-- Task objective --
Give back the lines below exactly, but do not include any pictures.

-- Supplied data --
○ ○ ○ ○ ○ ○ ○

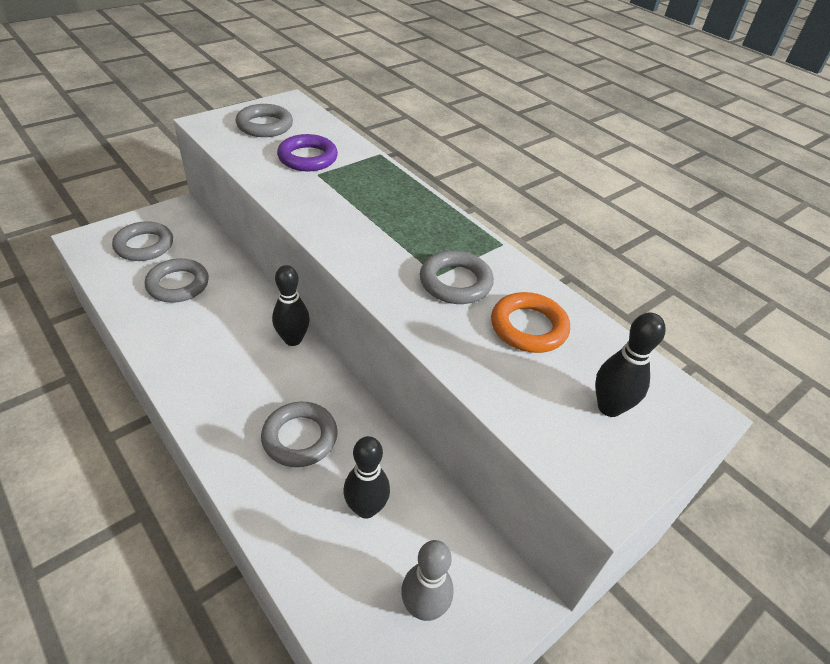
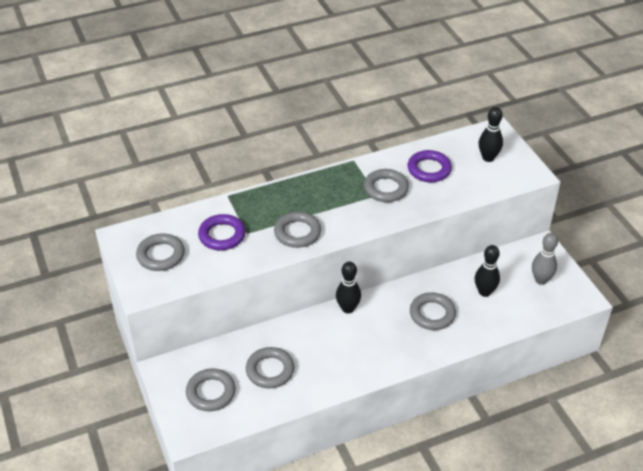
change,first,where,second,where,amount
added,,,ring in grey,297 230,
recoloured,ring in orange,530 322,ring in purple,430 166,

○ ○ ○ ○ ○ ○ ○

-- Answer section --
change,first,where,second,where,amount
added,,,ring in grey,297 230,
recoloured,ring in orange,530 322,ring in purple,430 166,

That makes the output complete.